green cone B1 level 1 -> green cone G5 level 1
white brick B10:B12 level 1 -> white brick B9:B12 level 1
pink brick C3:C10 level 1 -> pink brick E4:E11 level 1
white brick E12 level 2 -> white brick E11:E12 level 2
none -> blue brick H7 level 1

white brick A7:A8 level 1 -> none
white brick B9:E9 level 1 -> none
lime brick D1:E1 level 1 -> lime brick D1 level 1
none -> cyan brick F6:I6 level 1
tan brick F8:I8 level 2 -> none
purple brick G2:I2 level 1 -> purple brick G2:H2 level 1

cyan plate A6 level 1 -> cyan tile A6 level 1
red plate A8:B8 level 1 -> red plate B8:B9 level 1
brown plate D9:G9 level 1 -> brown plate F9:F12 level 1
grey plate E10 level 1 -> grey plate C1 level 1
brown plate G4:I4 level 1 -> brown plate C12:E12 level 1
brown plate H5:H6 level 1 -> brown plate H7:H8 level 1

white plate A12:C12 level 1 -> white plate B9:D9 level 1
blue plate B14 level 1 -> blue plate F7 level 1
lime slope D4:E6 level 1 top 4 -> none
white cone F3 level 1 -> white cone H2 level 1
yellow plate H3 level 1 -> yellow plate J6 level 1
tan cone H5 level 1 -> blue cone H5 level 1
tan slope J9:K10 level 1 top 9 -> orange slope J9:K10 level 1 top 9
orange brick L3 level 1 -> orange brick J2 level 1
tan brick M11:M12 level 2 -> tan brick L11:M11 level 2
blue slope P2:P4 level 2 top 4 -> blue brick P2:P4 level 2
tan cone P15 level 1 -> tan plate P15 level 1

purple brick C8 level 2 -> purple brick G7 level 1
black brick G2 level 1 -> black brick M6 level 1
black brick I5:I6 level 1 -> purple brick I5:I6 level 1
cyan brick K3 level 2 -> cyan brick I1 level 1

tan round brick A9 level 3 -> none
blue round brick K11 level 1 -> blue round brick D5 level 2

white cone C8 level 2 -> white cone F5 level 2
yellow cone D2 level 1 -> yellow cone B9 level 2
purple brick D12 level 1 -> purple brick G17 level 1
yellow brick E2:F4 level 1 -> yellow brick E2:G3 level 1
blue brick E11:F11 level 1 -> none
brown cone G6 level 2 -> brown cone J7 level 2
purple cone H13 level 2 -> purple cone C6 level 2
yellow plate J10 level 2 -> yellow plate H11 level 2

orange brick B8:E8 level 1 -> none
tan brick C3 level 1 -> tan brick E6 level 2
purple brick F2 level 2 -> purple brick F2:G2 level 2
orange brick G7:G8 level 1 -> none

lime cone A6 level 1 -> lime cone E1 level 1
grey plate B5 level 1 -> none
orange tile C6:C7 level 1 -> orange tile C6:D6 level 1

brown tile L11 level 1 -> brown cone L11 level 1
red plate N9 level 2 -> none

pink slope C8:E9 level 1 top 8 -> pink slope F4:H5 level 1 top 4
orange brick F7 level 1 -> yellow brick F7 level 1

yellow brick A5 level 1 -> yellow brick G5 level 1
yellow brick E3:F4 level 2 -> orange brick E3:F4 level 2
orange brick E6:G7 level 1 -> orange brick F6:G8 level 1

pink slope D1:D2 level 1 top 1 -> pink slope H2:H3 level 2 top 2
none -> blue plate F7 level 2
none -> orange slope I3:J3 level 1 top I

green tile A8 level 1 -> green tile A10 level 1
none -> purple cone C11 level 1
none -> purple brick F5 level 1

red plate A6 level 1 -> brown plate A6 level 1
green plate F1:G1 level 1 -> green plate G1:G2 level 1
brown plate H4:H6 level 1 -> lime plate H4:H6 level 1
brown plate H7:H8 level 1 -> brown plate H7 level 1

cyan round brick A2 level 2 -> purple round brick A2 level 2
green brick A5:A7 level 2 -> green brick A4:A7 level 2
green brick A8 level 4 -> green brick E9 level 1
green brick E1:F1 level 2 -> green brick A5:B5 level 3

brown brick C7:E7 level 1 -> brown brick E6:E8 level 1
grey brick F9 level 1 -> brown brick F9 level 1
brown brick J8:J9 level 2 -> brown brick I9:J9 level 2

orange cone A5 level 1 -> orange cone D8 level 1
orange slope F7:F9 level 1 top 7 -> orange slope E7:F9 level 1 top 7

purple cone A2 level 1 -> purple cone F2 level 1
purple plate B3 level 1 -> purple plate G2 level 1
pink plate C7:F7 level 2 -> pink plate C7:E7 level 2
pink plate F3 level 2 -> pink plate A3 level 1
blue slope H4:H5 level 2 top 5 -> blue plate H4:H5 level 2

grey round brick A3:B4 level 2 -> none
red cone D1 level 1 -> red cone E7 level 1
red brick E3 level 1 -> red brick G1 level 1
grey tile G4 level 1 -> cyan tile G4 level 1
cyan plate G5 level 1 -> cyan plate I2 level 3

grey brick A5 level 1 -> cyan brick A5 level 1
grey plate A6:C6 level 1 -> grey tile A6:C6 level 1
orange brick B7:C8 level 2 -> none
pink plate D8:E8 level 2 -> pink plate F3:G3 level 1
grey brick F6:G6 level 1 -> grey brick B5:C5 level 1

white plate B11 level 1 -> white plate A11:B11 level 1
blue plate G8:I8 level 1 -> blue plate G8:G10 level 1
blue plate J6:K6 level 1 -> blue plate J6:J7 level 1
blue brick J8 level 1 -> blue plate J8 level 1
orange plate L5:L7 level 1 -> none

TASK ITEM —
Return the entries above exactly, each one complete.

RESPONSE TO THIS EXERCISE —
green cone B1 level 1 -> green cone G5 level 1
white brick B10:B12 level 1 -> white brick B9:B12 level 1
pink brick C3:C10 level 1 -> pink brick E4:E11 level 1
white brick E12 level 2 -> white brick E11:E12 level 2
none -> blue brick H7 level 1

white brick A7:A8 level 1 -> none
white brick B9:E9 level 1 -> none
lime brick D1:E1 level 1 -> lime brick D1 level 1
none -> cyan brick F6:I6 level 1
tan brick F8:I8 level 2 -> none
purple brick G2:I2 level 1 -> purple brick G2:H2 level 1

cyan plate A6 level 1 -> cyan tile A6 level 1
red plate A8:B8 level 1 -> red plate B8:B9 level 1
brown plate D9:G9 level 1 -> brown plate F9:F12 level 1
grey plate E10 level 1 -> grey plate C1 level 1
brown plate G4:I4 level 1 -> brown plate C12:E12 level 1
brown plate H5:H6 level 1 -> brown plate H7:H8 level 1

white plate A12:C12 level 1 -> white plate B9:D9 level 1
blue plate B14 level 1 -> blue plate F7 level 1
lime slope D4:E6 level 1 top 4 -> none
white cone F3 level 1 -> white cone H2 level 1
yellow plate H3 level 1 -> yellow plate J6 level 1
tan cone H5 level 1 -> blue cone H5 level 1
tan slope J9:K10 level 1 top 9 -> orange slope J9:K10 level 1 top 9
orange brick L3 level 1 -> orange brick J2 level 1
tan brick M11:M12 level 2 -> tan brick L11:M11 level 2
blue slope P2:P4 level 2 top 4 -> blue brick P2:P4 level 2
tan cone P15 level 1 -> tan plate P15 level 1

purple brick C8 level 2 -> purple brick G7 level 1
black brick G2 level 1 -> black brick M6 level 1
black brick I5:I6 level 1 -> purple brick I5:I6 level 1
cyan brick K3 level 2 -> cyan brick I1 level 1

tan round brick A9 level 3 -> none
blue round brick K11 level 1 -> blue round brick D5 level 2

white cone C8 level 2 -> white cone F5 level 2
yellow cone D2 level 1 -> yellow cone B9 level 2
purple brick D12 level 1 -> purple brick G17 level 1
yellow brick E2:F4 level 1 -> yellow brick E2:G3 level 1
blue brick E11:F11 level 1 -> none
brown cone G6 level 2 -> brown cone J7 level 2
purple cone H13 level 2 -> purple cone C6 level 2
yellow plate J10 level 2 -> yellow plate H11 level 2

orange brick B8:E8 level 1 -> none
tan brick C3 level 1 -> tan brick E6 level 2
purple brick F2 level 2 -> purple brick F2:G2 level 2
orange brick G7:G8 level 1 -> none

lime cone A6 level 1 -> lime cone E1 level 1
grey plate B5 level 1 -> none
orange tile C6:C7 level 1 -> orange tile C6:D6 level 1

brown tile L11 level 1 -> brown cone L11 level 1
red plate N9 level 2 -> none

pink slope C8:E9 level 1 top 8 -> pink slope F4:H5 level 1 top 4
orange brick F7 level 1 -> yellow brick F7 level 1

yellow brick A5 level 1 -> yellow brick G5 level 1
yellow brick E3:F4 level 2 -> orange brick E3:F4 level 2
orange brick E6:G7 level 1 -> orange brick F6:G8 level 1

pink slope D1:D2 level 1 top 1 -> pink slope H2:H3 level 2 top 2
none -> blue plate F7 level 2
none -> orange slope I3:J3 level 1 top I

green tile A8 level 1 -> green tile A10 level 1
none -> purple cone C11 level 1
none -> purple brick F5 level 1

red plate A6 level 1 -> brown plate A6 level 1
green plate F1:G1 level 1 -> green plate G1:G2 level 1
brown plate H4:H6 level 1 -> lime plate H4:H6 level 1
brown plate H7:H8 level 1 -> brown plate H7 level 1

cyan round brick A2 level 2 -> purple round brick A2 level 2
green brick A5:A7 level 2 -> green brick A4:A7 level 2
green brick A8 level 4 -> green brick E9 level 1
green brick E1:F1 level 2 -> green brick A5:B5 level 3

brown brick C7:E7 level 1 -> brown brick E6:E8 level 1
grey brick F9 level 1 -> brown brick F9 level 1
brown brick J8:J9 level 2 -> brown brick I9:J9 level 2

orange cone A5 level 1 -> orange cone D8 level 1
orange slope F7:F9 level 1 top 7 -> orange slope E7:F9 level 1 top 7

purple cone A2 level 1 -> purple cone F2 level 1
purple plate B3 level 1 -> purple plate G2 level 1
pink plate C7:F7 level 2 -> pink plate C7:E7 level 2
pink plate F3 level 2 -> pink plate A3 level 1
blue slope H4:H5 level 2 top 5 -> blue plate H4:H5 level 2

grey round brick A3:B4 level 2 -> none
red cone D1 level 1 -> red cone E7 level 1
red brick E3 level 1 -> red brick G1 level 1
grey tile G4 level 1 -> cyan tile G4 level 1
cyan plate G5 level 1 -> cyan plate I2 level 3

grey brick A5 level 1 -> cyan brick A5 level 1
grey plate A6:C6 level 1 -> grey tile A6:C6 level 1
orange brick B7:C8 level 2 -> none
pink plate D8:E8 level 2 -> pink plate F3:G3 level 1
grey brick F6:G6 level 1 -> grey brick B5:C5 level 1

white plate B11 level 1 -> white plate A11:B11 level 1
blue plate G8:I8 level 1 -> blue plate G8:G10 level 1
blue plate J6:K6 level 1 -> blue plate J6:J7 level 1
blue brick J8 level 1 -> blue plate J8 level 1
orange plate L5:L7 level 1 -> none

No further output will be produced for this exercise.